Work request:
Each record should appear again in the response exactly as it does in the original.

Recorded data

§

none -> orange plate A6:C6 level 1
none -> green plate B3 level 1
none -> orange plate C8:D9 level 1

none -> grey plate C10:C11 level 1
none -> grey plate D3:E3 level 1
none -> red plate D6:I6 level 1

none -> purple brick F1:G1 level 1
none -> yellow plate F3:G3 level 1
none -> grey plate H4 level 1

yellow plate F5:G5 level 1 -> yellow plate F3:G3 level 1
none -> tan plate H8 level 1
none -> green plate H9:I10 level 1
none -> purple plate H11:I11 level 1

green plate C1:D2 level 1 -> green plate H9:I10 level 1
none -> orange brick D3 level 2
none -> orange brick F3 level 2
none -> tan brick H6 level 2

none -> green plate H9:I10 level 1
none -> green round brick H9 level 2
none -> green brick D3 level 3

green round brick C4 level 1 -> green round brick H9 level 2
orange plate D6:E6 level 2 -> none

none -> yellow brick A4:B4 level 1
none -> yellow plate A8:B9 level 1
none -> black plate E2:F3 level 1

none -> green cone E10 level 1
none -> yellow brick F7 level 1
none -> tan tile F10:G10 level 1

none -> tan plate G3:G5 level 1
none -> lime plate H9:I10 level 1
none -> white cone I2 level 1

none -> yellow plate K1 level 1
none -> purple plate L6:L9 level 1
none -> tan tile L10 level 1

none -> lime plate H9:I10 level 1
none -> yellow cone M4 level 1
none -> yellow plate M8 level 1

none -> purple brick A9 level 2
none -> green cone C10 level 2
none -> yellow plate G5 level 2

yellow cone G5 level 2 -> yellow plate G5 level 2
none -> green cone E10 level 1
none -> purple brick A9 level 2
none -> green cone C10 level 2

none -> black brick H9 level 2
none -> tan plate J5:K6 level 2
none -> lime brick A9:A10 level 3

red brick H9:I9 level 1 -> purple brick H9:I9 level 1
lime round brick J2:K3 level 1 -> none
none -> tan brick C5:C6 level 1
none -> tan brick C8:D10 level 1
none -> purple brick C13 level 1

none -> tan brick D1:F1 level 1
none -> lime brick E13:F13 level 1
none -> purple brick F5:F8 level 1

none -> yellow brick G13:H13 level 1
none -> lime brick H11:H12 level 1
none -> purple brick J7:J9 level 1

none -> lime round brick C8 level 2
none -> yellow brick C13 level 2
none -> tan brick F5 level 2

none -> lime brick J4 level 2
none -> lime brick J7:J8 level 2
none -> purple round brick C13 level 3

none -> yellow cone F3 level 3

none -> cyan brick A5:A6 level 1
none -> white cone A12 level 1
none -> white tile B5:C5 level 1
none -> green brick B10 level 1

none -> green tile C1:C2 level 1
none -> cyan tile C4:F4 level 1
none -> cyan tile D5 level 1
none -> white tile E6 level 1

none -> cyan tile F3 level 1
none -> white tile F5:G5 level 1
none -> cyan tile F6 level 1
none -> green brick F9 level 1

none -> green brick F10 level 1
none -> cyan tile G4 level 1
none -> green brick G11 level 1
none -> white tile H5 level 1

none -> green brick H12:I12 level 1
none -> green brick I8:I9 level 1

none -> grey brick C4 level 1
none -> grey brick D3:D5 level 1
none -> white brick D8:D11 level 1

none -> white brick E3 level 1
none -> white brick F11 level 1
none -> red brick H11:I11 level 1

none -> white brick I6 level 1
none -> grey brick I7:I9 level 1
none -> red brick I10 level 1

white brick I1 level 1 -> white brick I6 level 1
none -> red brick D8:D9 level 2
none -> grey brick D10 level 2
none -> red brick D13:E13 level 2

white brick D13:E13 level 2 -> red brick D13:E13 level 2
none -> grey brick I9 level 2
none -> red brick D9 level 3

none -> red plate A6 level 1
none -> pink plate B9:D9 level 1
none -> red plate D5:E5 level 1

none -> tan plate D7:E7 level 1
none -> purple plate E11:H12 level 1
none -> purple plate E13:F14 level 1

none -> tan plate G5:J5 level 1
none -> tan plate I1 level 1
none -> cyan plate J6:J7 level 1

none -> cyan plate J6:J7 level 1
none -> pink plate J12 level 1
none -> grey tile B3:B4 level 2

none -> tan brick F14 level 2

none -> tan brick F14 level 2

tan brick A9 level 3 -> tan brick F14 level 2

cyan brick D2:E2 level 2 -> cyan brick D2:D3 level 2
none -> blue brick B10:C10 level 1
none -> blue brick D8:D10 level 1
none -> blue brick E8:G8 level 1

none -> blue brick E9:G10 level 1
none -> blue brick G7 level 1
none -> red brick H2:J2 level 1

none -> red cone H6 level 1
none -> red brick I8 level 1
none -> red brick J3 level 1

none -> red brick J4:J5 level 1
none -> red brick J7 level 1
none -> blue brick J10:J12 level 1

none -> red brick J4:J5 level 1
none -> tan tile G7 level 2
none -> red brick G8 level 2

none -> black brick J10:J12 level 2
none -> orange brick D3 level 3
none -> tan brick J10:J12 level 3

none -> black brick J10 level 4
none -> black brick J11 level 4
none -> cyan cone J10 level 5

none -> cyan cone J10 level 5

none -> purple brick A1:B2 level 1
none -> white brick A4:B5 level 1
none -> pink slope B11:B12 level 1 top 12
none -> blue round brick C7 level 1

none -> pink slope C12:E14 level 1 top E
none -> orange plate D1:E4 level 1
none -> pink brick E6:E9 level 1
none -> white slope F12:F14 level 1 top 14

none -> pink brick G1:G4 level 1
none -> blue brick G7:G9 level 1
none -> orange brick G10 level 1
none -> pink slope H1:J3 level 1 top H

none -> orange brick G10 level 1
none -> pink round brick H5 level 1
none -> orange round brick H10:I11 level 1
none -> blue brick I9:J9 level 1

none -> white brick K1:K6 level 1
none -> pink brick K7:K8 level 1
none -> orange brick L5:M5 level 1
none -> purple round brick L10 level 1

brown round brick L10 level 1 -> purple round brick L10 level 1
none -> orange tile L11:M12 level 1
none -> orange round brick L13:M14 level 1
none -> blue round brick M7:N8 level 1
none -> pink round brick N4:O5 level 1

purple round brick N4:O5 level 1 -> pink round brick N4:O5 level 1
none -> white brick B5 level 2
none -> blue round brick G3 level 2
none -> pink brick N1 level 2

§

Output for this exercise:
none -> orange plate A6:C6 level 1
none -> green plate B3 level 1
none -> orange plate C8:D9 level 1

none -> grey plate C10:C11 level 1
none -> grey plate D3:E3 level 1
none -> red plate D6:I6 level 1

none -> purple brick F1:G1 level 1
none -> yellow plate F3:G3 level 1
none -> grey plate H4 level 1

yellow plate F5:G5 level 1 -> yellow plate F3:G3 level 1
none -> tan plate H8 level 1
none -> green plate H9:I10 level 1
none -> purple plate H11:I11 level 1

green plate C1:D2 level 1 -> green plate H9:I10 level 1
none -> orange brick D3 level 2
none -> orange brick F3 level 2
none -> tan brick H6 level 2

none -> green plate H9:I10 level 1
none -> green round brick H9 level 2
none -> green brick D3 level 3

green round brick C4 level 1 -> green round brick H9 level 2
orange plate D6:E6 level 2 -> none

none -> yellow brick A4:B4 level 1
none -> yellow plate A8:B9 level 1
none -> black plate E2:F3 level 1

none -> green cone E10 level 1
none -> yellow brick F7 level 1
none -> tan tile F10:G10 level 1

none -> tan plate G3:G5 level 1
none -> lime plate H9:I10 level 1
none -> white cone I2 level 1

none -> yellow plate K1 level 1
none -> purple plate L6:L9 level 1
none -> tan tile L10 level 1

none -> lime plate H9:I10 level 1
none -> yellow cone M4 level 1
none -> yellow plate M8 level 1

none -> purple brick A9 level 2
none -> green cone C10 level 2
none -> yellow plate G5 level 2

yellow cone G5 level 2 -> yellow plate G5 level 2
none -> green cone E10 level 1
none -> purple brick A9 level 2
none -> green cone C10 level 2

none -> black brick H9 level 2
none -> tan plate J5:K6 level 2
none -> lime brick A9:A10 level 3

red brick H9:I9 level 1 -> purple brick H9:I9 level 1
lime round brick J2:K3 level 1 -> none
none -> tan brick C5:C6 level 1
none -> tan brick C8:D10 level 1
none -> purple brick C13 level 1

none -> tan brick D1:F1 level 1
none -> lime brick E13:F13 level 1
none -> purple brick F5:F8 level 1

none -> yellow brick G13:H13 level 1
none -> lime brick H11:H12 level 1
none -> purple brick J7:J9 level 1

none -> lime round brick C8 level 2
none -> yellow brick C13 level 2
none -> tan brick F5 level 2

none -> lime brick J4 level 2
none -> lime brick J7:J8 level 2
none -> purple round brick C13 level 3

none -> yellow cone F3 level 3

none -> cyan brick A5:A6 level 1
none -> white cone A12 level 1
none -> white tile B5:C5 level 1
none -> green brick B10 level 1

none -> green tile C1:C2 level 1
none -> cyan tile C4:F4 level 1
none -> cyan tile D5 level 1
none -> white tile E6 level 1

none -> cyan tile F3 level 1
none -> white tile F5:G5 level 1
none -> cyan tile F6 level 1
none -> green brick F9 level 1

none -> green brick F10 level 1
none -> cyan tile G4 level 1
none -> green brick G11 level 1
none -> white tile H5 level 1

none -> green brick H12:I12 level 1
none -> green brick I8:I9 level 1

none -> grey brick C4 level 1
none -> grey brick D3:D5 level 1
none -> white brick D8:D11 level 1

none -> white brick E3 level 1
none -> white brick F11 level 1
none -> red brick H11:I11 level 1

none -> white brick I6 level 1
none -> grey brick I7:I9 level 1
none -> red brick I10 level 1

white brick I1 level 1 -> white brick I6 level 1
none -> red brick D8:D9 level 2
none -> grey brick D10 level 2
none -> red brick D13:E13 level 2

white brick D13:E13 level 2 -> red brick D13:E13 level 2
none -> grey brick I9 level 2
none -> red brick D9 level 3

none -> red plate A6 level 1
none -> pink plate B9:D9 level 1
none -> red plate D5:E5 level 1

none -> tan plate D7:E7 level 1
none -> purple plate E11:H12 level 1
none -> purple plate E13:F14 level 1

none -> tan plate G5:J5 level 1
none -> tan plate I1 level 1
none -> cyan plate J6:J7 level 1

none -> cyan plate J6:J7 level 1
none -> pink plate J12 level 1
none -> grey tile B3:B4 level 2

none -> tan brick F14 level 2

none -> tan brick F14 level 2

tan brick A9 level 3 -> tan brick F14 level 2

cyan brick D2:E2 level 2 -> cyan brick D2:D3 level 2
none -> blue brick B10:C10 level 1
none -> blue brick D8:D10 level 1
none -> blue brick E8:G8 level 1

none -> blue brick E9:G10 level 1
none -> blue brick G7 level 1
none -> red brick H2:J2 level 1

none -> red cone H6 level 1
none -> red brick I8 level 1
none -> red brick J3 level 1

none -> red brick J4:J5 level 1
none -> red brick J7 level 1
none -> blue brick J10:J12 level 1

none -> red brick J4:J5 level 1
none -> tan tile G7 level 2
none -> red brick G8 level 2

none -> black brick J10:J12 level 2
none -> orange brick D3 level 3
none -> tan brick J10:J12 level 3

none -> black brick J10 level 4
none -> black brick J11 level 4
none -> cyan cone J10 level 5

none -> cyan cone J10 level 5

none -> purple brick A1:B2 level 1
none -> white brick A4:B5 level 1
none -> pink slope B11:B12 level 1 top 12
none -> blue round brick C7 level 1

none -> pink slope C12:E14 level 1 top E
none -> orange plate D1:E4 level 1
none -> pink brick E6:E9 level 1
none -> white slope F12:F14 level 1 top 14

none -> pink brick G1:G4 level 1
none -> blue brick G7:G9 level 1
none -> orange brick G10 level 1
none -> pink slope H1:J3 level 1 top H

none -> orange brick G10 level 1
none -> pink round brick H5 level 1
none -> orange round brick H10:I11 level 1
none -> blue brick I9:J9 level 1

none -> white brick K1:K6 level 1
none -> pink brick K7:K8 level 1
none -> orange brick L5:M5 level 1
none -> purple round brick L10 level 1

brown round brick L10 level 1 -> purple round brick L10 level 1
none -> orange tile L11:M12 level 1
none -> orange round brick L13:M14 level 1
none -> blue round brick M7:N8 level 1
none -> pink round brick N4:O5 level 1

purple round brick N4:O5 level 1 -> pink round brick N4:O5 level 1
none -> white brick B5 level 2
none -> blue round brick G3 level 2
none -> pink brick N1 level 2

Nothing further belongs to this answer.